▶ _ABOUT THIS EXERCISE_:
With every line kept intact, print the entries that appear below.

▶ _SOURCE DATA_:
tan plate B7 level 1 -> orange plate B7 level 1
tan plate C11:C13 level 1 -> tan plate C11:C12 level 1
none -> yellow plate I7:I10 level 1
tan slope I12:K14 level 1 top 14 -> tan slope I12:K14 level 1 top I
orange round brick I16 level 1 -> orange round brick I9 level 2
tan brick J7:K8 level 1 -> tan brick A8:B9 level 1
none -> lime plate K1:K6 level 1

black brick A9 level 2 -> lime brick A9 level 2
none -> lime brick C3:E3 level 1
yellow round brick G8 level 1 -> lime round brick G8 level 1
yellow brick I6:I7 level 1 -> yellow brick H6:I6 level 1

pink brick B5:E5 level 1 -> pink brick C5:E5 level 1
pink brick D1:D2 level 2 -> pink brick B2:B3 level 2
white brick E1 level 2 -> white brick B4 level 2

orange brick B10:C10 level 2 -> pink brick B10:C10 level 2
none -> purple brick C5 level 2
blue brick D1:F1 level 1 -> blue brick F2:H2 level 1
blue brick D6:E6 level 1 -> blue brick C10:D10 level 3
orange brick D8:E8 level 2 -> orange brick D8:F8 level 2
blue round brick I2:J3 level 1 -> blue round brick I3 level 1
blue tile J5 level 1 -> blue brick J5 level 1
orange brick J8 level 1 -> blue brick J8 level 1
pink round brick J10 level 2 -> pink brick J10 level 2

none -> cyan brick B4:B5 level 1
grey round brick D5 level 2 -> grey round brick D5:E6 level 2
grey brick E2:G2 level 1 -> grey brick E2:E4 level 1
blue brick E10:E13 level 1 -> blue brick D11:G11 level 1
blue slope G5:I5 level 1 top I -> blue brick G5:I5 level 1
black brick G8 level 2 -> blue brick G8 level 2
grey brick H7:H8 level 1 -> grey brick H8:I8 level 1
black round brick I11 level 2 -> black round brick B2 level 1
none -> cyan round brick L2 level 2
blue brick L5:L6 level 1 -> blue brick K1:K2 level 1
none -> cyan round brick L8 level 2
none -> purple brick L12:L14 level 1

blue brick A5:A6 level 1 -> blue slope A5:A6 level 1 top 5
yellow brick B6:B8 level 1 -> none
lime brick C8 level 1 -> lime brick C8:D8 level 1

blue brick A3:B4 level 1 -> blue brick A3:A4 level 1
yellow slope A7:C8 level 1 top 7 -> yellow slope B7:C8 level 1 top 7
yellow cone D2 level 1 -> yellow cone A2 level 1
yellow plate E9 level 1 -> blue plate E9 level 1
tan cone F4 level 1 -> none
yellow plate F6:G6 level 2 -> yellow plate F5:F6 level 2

▶ _PROBLEM SOLUTION_:
tan plate B7 level 1 -> orange plate B7 level 1
tan plate C11:C13 level 1 -> tan plate C11:C12 level 1
none -> yellow plate I7:I10 level 1
tan slope I12:K14 level 1 top 14 -> tan slope I12:K14 level 1 top I
orange round brick I16 level 1 -> orange round brick I9 level 2
tan brick J7:K8 level 1 -> tan brick A8:B9 level 1
none -> lime plate K1:K6 level 1

black brick A9 level 2 -> lime brick A9 level 2
none -> lime brick C3:E3 level 1
yellow round brick G8 level 1 -> lime round brick G8 level 1
yellow brick I6:I7 level 1 -> yellow brick H6:I6 level 1

pink brick B5:E5 level 1 -> pink brick C5:E5 level 1
pink brick D1:D2 level 2 -> pink brick B2:B3 level 2
white brick E1 level 2 -> white brick B4 level 2

orange brick B10:C10 level 2 -> pink brick B10:C10 level 2
none -> purple brick C5 level 2
blue brick D1:F1 level 1 -> blue brick F2:H2 level 1
blue brick D6:E6 level 1 -> blue brick C10:D10 level 3
orange brick D8:E8 level 2 -> orange brick D8:F8 level 2
blue round brick I2:J3 level 1 -> blue round brick I3 level 1
blue tile J5 level 1 -> blue brick J5 level 1
orange brick J8 level 1 -> blue brick J8 level 1
pink round brick J10 level 2 -> pink brick J10 level 2

none -> cyan brick B4:B5 level 1
grey round brick D5 level 2 -> grey round brick D5:E6 level 2
grey brick E2:G2 level 1 -> grey brick E2:E4 level 1
blue brick E10:E13 level 1 -> blue brick D11:G11 level 1
blue slope G5:I5 level 1 top I -> blue brick G5:I5 level 1
black brick G8 level 2 -> blue brick G8 level 2
grey brick H7:H8 level 1 -> grey brick H8:I8 level 1
black round brick I11 level 2 -> black round brick B2 level 1
none -> cyan round brick L2 level 2
blue brick L5:L6 level 1 -> blue brick K1:K2 level 1
none -> cyan round brick L8 level 2
none -> purple brick L12:L14 level 1

blue brick A5:A6 level 1 -> blue slope A5:A6 level 1 top 5
yellow brick B6:B8 level 1 -> none
lime brick C8 level 1 -> lime brick C8:D8 level 1

blue brick A3:B4 level 1 -> blue brick A3:A4 level 1
yellow slope A7:C8 level 1 top 7 -> yellow slope B7:C8 level 1 top 7
yellow cone D2 level 1 -> yellow cone A2 level 1
yellow plate E9 level 1 -> blue plate E9 level 1
tan cone F4 level 1 -> none
yellow plate F6:G6 level 2 -> yellow plate F5:F6 level 2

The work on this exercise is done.